* TASK: When you reach the line in the data below that contains "desk: (248, 529) -> (523, 290), moved", please start repeating lines exactly, and stop after the line that contains "washbasin: (584, 1009) -> (1625, 1373), moved", repeating nothing else.

(Object modification listings)
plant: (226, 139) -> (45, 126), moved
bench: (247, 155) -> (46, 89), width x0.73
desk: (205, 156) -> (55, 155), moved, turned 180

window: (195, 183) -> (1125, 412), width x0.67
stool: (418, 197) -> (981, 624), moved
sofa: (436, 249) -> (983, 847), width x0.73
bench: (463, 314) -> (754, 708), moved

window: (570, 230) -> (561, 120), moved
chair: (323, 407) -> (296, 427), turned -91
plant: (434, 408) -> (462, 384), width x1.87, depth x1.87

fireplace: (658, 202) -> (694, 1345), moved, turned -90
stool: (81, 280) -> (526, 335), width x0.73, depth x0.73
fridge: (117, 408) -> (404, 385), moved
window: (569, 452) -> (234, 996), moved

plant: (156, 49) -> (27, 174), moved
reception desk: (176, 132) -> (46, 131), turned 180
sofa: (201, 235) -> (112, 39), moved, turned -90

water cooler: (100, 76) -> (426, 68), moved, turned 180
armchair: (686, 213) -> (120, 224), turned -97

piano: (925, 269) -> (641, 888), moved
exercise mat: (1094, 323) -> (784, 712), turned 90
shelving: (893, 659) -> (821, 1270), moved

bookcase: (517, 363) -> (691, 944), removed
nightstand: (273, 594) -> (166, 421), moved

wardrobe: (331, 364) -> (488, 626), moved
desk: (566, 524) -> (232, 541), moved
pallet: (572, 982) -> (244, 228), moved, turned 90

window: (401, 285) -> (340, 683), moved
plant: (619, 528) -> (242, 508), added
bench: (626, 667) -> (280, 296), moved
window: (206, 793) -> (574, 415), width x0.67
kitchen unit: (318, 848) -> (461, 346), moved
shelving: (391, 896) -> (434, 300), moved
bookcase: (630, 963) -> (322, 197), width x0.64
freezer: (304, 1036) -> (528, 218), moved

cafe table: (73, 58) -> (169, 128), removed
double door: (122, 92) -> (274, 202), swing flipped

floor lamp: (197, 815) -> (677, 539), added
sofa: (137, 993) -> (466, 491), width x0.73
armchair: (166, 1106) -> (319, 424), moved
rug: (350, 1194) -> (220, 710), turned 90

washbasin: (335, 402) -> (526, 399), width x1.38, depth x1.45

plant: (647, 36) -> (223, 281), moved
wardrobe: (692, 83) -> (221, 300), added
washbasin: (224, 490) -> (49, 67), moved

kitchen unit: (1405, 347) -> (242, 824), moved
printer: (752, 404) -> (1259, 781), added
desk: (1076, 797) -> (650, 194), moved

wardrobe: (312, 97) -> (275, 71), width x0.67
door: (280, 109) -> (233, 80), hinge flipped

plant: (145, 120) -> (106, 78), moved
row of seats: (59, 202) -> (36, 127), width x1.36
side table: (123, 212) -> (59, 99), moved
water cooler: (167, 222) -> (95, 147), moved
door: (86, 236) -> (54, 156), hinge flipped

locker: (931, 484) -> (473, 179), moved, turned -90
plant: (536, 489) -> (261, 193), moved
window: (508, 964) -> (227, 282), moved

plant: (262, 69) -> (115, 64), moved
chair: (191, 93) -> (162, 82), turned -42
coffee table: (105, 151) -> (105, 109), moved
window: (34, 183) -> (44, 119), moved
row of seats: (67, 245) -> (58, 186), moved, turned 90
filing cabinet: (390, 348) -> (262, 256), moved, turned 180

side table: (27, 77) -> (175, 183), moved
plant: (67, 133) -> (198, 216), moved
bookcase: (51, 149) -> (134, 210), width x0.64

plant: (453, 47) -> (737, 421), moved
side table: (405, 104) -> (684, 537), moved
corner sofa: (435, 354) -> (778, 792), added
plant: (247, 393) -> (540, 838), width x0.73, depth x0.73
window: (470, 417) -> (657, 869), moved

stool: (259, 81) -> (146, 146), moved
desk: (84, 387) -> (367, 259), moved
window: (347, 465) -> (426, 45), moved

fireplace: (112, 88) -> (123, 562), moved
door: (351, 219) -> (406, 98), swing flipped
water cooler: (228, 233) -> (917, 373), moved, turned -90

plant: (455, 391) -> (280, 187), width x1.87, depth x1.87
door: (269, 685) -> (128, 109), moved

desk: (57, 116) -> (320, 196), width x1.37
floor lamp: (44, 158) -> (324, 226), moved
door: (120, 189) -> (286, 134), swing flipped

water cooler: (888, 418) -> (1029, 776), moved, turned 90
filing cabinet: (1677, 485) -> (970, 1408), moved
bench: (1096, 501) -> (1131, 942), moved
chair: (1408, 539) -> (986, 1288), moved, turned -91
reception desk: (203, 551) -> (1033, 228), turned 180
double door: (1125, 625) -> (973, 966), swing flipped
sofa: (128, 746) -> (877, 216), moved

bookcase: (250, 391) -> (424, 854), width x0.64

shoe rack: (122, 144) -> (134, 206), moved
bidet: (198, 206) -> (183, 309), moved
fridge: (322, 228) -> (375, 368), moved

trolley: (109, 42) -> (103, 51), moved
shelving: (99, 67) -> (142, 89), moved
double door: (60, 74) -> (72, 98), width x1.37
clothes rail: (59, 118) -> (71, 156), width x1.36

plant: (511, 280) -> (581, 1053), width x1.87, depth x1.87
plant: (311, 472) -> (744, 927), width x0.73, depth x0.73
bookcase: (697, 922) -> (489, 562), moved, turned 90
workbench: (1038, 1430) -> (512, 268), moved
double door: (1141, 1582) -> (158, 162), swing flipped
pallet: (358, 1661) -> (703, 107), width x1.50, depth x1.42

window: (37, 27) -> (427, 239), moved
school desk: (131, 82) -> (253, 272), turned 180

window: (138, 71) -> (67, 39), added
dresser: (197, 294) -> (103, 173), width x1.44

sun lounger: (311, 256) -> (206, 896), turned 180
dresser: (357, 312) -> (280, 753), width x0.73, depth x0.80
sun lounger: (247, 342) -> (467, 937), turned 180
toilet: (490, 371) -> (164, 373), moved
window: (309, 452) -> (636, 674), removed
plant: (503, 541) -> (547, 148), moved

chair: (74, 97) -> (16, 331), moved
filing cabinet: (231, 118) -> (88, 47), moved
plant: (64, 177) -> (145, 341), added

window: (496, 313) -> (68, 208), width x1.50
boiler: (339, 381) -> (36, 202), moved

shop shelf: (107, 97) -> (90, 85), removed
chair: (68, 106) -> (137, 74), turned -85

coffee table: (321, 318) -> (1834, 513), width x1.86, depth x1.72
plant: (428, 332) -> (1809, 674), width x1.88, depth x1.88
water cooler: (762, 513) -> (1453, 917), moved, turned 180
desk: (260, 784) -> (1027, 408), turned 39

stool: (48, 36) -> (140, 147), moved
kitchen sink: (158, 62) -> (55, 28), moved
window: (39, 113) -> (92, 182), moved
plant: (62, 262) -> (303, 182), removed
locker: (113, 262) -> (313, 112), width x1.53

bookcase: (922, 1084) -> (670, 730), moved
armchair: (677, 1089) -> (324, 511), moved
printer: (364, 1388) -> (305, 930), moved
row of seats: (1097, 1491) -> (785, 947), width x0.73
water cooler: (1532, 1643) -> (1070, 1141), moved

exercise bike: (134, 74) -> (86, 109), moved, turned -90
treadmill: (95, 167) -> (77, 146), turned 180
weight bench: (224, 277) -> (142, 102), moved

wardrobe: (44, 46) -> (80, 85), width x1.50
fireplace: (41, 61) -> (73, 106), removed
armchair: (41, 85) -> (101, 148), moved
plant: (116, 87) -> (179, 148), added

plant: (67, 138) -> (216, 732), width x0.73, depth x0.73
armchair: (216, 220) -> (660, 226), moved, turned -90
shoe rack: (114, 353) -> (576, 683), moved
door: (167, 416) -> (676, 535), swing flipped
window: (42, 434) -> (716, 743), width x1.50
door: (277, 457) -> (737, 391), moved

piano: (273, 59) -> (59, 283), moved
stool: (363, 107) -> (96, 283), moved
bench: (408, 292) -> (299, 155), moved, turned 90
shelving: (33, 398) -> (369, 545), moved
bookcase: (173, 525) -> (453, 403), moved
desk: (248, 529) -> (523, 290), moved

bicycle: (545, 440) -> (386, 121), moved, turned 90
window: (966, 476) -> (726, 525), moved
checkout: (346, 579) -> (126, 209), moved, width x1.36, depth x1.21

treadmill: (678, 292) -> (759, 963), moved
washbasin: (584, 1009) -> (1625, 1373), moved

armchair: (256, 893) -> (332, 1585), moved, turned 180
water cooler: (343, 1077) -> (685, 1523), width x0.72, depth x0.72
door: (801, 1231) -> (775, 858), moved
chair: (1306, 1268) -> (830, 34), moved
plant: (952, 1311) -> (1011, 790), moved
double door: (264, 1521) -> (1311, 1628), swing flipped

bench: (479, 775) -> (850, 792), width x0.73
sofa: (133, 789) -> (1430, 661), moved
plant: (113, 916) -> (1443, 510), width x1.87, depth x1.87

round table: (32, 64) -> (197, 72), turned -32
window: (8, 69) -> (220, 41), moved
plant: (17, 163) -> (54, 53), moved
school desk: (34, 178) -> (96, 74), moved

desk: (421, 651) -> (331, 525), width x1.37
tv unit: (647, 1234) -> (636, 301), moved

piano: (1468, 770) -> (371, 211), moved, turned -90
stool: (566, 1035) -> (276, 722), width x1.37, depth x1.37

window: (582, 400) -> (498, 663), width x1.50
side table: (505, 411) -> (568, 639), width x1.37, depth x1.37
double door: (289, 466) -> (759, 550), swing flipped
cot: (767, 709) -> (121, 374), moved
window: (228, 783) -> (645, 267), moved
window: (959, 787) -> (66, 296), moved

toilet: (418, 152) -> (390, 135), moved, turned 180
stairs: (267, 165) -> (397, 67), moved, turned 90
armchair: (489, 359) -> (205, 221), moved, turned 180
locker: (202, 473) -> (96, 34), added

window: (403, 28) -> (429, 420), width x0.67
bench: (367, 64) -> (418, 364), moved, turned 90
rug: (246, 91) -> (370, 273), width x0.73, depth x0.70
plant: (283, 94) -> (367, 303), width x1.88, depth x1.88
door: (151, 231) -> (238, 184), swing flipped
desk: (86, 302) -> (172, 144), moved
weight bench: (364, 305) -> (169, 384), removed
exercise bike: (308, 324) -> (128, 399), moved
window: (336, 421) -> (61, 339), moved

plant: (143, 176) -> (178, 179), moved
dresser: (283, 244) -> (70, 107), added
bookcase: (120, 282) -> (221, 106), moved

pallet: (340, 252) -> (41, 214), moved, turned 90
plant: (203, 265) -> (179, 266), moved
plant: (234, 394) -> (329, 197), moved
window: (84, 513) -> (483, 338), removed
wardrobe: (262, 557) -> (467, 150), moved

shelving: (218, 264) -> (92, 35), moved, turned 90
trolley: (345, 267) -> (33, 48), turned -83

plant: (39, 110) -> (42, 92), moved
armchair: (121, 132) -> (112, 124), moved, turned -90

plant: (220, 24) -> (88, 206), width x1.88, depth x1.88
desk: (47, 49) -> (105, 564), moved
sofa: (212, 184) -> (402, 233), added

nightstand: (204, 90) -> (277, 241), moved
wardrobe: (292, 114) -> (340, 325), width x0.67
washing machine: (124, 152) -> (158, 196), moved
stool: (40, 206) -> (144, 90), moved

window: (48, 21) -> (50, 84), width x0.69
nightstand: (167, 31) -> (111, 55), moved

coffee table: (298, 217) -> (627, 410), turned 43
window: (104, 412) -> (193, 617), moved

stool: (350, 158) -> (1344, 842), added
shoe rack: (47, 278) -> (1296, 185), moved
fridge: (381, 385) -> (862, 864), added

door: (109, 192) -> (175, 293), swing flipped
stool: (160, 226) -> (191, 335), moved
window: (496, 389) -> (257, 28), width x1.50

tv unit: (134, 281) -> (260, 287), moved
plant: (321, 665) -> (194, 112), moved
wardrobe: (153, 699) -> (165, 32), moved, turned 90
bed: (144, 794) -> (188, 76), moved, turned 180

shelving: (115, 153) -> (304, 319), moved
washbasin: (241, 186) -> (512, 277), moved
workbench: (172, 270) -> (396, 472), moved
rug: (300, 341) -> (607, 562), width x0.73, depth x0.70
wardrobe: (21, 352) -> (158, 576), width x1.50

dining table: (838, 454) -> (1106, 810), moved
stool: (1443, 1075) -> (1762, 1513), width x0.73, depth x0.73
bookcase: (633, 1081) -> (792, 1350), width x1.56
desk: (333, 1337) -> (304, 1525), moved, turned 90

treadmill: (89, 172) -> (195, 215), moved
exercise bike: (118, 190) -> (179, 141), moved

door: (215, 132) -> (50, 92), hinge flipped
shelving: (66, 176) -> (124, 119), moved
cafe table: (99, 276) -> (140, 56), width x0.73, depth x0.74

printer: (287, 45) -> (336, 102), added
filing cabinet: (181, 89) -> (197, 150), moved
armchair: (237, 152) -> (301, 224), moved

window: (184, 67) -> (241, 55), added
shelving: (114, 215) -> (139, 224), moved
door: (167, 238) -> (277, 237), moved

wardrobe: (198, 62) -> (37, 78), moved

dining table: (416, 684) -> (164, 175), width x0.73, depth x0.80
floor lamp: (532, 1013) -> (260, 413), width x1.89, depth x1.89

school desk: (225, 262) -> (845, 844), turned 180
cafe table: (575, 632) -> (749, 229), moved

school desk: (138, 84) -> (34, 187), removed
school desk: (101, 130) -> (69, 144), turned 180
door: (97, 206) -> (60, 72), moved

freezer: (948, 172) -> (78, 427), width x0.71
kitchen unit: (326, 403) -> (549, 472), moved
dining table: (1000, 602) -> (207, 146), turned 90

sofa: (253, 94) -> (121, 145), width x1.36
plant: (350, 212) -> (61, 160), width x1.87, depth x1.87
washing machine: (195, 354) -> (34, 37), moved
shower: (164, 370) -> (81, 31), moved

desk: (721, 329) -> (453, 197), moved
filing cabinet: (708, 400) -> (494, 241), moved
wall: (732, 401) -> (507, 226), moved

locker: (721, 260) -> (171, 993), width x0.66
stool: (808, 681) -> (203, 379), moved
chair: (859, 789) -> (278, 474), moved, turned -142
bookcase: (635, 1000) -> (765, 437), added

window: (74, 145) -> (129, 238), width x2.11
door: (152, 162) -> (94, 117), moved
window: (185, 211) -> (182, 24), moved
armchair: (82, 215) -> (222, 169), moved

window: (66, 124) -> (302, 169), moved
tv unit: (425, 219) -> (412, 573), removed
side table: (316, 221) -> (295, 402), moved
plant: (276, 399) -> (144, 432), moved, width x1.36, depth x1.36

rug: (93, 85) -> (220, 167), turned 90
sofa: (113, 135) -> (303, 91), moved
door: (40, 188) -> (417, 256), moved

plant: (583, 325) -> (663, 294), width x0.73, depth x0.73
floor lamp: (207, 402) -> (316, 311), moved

* PROBLEM SOLUTION:
desk: (248, 529) -> (523, 290), moved

bicycle: (545, 440) -> (386, 121), moved, turned 90
window: (966, 476) -> (726, 525), moved
checkout: (346, 579) -> (126, 209), moved, width x1.36, depth x1.21

treadmill: (678, 292) -> (759, 963), moved
washbasin: (584, 1009) -> (1625, 1373), moved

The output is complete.